● REQUEST
Locate every line of the records that contains the string "acciaccatura" and copy each one. Case counts.

Stored data entries:
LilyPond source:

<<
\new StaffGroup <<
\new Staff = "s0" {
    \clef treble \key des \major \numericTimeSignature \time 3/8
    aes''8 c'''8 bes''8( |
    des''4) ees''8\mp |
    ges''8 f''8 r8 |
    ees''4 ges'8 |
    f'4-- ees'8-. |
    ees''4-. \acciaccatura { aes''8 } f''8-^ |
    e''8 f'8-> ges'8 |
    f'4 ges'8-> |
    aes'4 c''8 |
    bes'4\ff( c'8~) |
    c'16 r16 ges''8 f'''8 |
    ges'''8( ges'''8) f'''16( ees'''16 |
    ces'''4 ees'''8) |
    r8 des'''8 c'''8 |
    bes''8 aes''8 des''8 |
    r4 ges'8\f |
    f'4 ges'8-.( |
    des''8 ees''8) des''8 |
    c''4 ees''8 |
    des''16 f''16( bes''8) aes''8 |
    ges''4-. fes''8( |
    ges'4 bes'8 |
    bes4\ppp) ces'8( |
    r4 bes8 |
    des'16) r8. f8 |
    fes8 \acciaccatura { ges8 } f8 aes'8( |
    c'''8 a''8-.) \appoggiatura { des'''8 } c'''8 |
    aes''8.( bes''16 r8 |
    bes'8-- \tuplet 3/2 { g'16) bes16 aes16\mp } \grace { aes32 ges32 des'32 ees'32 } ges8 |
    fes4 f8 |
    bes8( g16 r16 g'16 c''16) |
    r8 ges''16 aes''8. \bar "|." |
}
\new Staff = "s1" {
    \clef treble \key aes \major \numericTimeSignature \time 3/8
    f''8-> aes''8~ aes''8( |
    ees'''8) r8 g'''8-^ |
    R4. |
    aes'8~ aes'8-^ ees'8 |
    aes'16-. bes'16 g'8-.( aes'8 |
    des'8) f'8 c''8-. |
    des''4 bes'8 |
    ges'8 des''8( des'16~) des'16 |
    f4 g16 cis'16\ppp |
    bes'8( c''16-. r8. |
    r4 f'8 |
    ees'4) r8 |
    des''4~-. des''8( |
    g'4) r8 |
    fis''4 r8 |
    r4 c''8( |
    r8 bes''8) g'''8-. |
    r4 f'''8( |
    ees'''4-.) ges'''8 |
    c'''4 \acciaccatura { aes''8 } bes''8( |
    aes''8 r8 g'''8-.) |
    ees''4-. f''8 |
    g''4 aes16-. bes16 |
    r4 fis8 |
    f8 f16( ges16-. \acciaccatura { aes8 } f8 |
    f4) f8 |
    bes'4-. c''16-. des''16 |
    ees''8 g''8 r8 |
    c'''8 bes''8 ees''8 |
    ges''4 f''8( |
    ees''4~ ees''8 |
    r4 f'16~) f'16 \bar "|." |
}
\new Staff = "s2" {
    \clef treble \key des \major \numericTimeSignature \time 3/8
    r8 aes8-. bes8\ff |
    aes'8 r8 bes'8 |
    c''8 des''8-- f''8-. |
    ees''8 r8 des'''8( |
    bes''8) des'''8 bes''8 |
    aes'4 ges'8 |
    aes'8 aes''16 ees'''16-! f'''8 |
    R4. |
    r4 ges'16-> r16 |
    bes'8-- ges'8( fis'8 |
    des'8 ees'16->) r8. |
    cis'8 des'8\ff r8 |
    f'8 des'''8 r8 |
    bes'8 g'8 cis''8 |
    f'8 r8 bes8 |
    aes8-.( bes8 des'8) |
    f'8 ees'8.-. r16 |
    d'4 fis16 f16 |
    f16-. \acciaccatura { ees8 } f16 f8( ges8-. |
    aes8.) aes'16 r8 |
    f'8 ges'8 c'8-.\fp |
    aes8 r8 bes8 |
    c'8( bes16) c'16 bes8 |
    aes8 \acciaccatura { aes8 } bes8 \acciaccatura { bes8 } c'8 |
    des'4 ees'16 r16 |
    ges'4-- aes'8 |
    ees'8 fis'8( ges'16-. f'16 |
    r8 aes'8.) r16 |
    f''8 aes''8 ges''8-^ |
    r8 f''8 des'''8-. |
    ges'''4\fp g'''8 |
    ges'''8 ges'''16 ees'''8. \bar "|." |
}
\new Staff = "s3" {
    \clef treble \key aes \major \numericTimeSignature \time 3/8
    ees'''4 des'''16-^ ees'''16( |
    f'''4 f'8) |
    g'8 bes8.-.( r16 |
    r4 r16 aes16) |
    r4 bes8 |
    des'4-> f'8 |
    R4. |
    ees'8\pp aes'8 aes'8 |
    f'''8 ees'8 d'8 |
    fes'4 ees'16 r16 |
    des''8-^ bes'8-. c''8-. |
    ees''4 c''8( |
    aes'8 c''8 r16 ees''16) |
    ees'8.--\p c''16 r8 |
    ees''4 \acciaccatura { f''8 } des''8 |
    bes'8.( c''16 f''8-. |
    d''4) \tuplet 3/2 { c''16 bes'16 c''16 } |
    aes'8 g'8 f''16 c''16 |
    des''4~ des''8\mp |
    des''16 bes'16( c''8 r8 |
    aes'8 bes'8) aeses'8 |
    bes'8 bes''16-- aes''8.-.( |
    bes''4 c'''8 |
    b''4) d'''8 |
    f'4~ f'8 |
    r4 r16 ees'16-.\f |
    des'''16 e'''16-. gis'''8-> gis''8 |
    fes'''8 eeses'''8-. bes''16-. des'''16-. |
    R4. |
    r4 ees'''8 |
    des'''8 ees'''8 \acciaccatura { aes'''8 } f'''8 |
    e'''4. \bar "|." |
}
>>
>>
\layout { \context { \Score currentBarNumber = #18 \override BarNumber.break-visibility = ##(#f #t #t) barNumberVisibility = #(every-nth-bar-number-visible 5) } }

● RESULT FOR THIS TASK
    ees''4-. \acciaccatura { aes''8 } f''8-^ |
    fes8 \acciaccatura { ges8 } f8 aes'8( |
    c'''4 \acciaccatura { aes''8 } bes''8( |
    f8 f16( ges16-. \acciaccatura { aes8 } f8 |
    f16-. \acciaccatura { ees8 } f16 f8( ges8-. |
    aes8 \acciaccatura { aes8 } bes8 \acciaccatura { bes8 } c'8 |
    ees''4 \acciaccatura { f''8 } des''8 |
    des'''8 ees'''8 \acciaccatura { aes'''8 } f'''8 |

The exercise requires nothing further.